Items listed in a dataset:
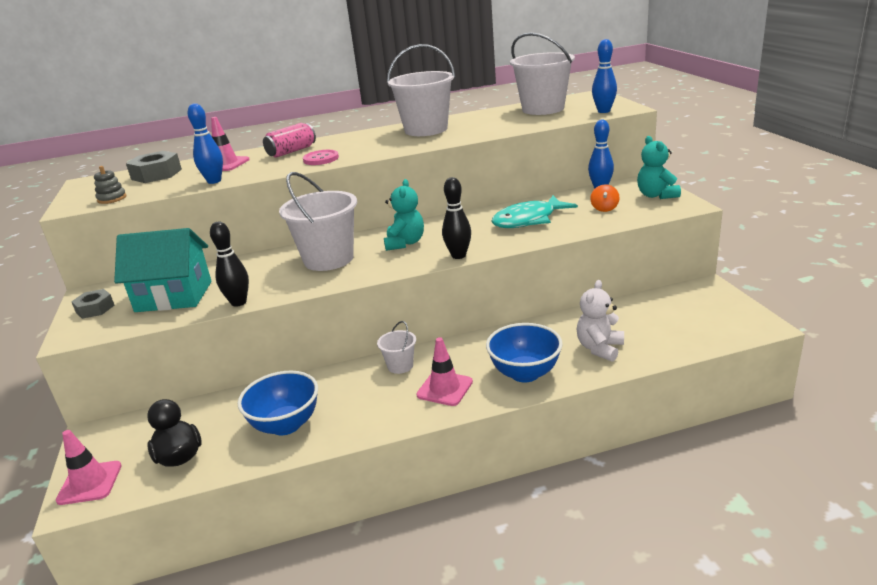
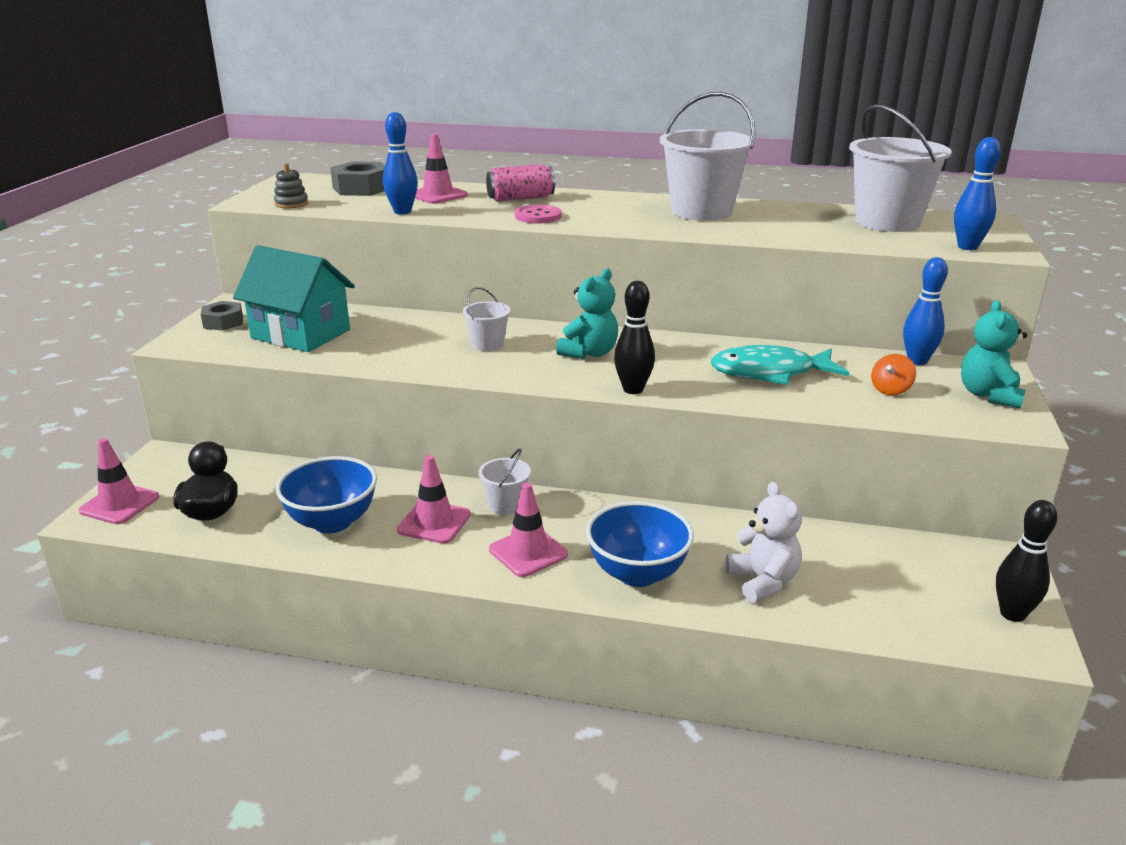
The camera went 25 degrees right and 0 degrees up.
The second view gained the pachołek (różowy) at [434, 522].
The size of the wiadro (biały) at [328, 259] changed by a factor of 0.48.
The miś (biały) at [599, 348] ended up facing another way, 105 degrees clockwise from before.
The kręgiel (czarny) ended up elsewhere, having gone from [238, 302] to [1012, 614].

**Your goal**
For every line of the data above that contains "biały", copy that line.

**Response to this exercise**
The size of the wiadro (biały) at [328, 259] changed by a factor of 0.48.
The miś (biały) at [599, 348] ended up facing another way, 105 degrees clockwise from before.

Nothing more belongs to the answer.